EXERCISE REQUIREMENTS: Retype all of the data. Every line must match exactly.
[Start of section]
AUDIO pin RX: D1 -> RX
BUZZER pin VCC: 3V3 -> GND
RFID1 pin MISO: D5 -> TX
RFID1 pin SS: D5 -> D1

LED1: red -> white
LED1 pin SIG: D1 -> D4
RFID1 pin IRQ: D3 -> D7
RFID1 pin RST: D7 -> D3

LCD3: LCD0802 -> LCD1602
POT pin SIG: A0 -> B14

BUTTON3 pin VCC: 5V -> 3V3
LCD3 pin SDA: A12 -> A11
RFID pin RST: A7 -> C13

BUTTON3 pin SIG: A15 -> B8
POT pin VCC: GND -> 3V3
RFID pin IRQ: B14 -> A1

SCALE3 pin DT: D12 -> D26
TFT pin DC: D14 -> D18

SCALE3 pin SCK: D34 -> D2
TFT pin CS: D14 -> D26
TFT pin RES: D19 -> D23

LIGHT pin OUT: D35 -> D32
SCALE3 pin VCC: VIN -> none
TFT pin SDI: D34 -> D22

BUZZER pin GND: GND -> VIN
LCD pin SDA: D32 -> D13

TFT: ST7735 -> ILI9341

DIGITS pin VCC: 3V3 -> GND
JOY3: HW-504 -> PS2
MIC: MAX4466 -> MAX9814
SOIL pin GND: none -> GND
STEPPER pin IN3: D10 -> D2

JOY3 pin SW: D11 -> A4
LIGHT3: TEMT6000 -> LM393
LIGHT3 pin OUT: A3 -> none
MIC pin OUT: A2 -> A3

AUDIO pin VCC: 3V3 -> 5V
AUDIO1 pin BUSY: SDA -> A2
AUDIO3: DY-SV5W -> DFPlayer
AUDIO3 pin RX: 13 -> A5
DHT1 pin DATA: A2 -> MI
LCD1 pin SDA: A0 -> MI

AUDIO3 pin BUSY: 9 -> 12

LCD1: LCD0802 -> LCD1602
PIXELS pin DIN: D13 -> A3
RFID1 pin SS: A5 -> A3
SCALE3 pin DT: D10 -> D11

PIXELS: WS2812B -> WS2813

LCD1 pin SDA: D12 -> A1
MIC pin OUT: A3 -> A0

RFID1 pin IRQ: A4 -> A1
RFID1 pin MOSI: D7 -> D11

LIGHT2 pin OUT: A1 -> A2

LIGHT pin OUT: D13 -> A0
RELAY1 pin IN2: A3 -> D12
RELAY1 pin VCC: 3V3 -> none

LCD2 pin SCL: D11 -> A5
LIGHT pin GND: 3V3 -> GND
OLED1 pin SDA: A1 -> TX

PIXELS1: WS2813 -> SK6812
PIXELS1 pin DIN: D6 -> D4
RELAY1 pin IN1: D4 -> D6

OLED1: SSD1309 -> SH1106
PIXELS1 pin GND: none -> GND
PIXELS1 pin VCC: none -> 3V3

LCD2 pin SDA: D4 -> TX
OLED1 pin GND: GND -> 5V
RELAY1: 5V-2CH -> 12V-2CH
[End of section]
FINISHED TASK:
AUDIO pin RX: D1 -> RX
BUZZER pin VCC: 3V3 -> GND
RFID1 pin MISO: D5 -> TX
RFID1 pin SS: D5 -> D1

LED1: red -> white
LED1 pin SIG: D1 -> D4
RFID1 pin IRQ: D3 -> D7
RFID1 pin RST: D7 -> D3

LCD3: LCD0802 -> LCD1602
POT pin SIG: A0 -> B14

BUTTON3 pin VCC: 5V -> 3V3
LCD3 pin SDA: A12 -> A11
RFID pin RST: A7 -> C13

BUTTON3 pin SIG: A15 -> B8
POT pin VCC: GND -> 3V3
RFID pin IRQ: B14 -> A1

SCALE3 pin DT: D12 -> D26
TFT pin DC: D14 -> D18

SCALE3 pin SCK: D34 -> D2
TFT pin CS: D14 -> D26
TFT pin RES: D19 -> D23

LIGHT pin OUT: D35 -> D32
SCALE3 pin VCC: VIN -> none
TFT pin SDI: D34 -> D22

BUZZER pin GND: GND -> VIN
LCD pin SDA: D32 -> D13

TFT: ST7735 -> ILI9341

DIGITS pin VCC: 3V3 -> GND
JOY3: HW-504 -> PS2
MIC: MAX4466 -> MAX9814
SOIL pin GND: none -> GND
STEPPER pin IN3: D10 -> D2

JOY3 pin SW: D11 -> A4
LIGHT3: TEMT6000 -> LM393
LIGHT3 pin OUT: A3 -> none
MIC pin OUT: A2 -> A3

AUDIO pin VCC: 3V3 -> 5V
AUDIO1 pin BUSY: SDA -> A2
AUDIO3: DY-SV5W -> DFPlayer
AUDIO3 pin RX: 13 -> A5
DHT1 pin DATA: A2 -> MI
LCD1 pin SDA: A0 -> MI

AUDIO3 pin BUSY: 9 -> 12

LCD1: LCD0802 -> LCD1602
PIXELS pin DIN: D13 -> A3
RFID1 pin SS: A5 -> A3
SCALE3 pin DT: D10 -> D11

PIXELS: WS2812B -> WS2813

LCD1 pin SDA: D12 -> A1
MIC pin OUT: A3 -> A0

RFID1 pin IRQ: A4 -> A1
RFID1 pin MOSI: D7 -> D11

LIGHT2 pin OUT: A1 -> A2

LIGHT pin OUT: D13 -> A0
RELAY1 pin IN2: A3 -> D12
RELAY1 pin VCC: 3V3 -> none

LCD2 pin SCL: D11 -> A5
LIGHT pin GND: 3V3 -> GND
OLED1 pin SDA: A1 -> TX

PIXELS1: WS2813 -> SK6812
PIXELS1 pin DIN: D6 -> D4
RELAY1 pin IN1: D4 -> D6

OLED1: SSD1309 -> SH1106
PIXELS1 pin GND: none -> GND
PIXELS1 pin VCC: none -> 3V3

LCD2 pin SDA: D4 -> TX
OLED1 pin GND: GND -> 5V
RELAY1: 5V-2CH -> 12V-2CH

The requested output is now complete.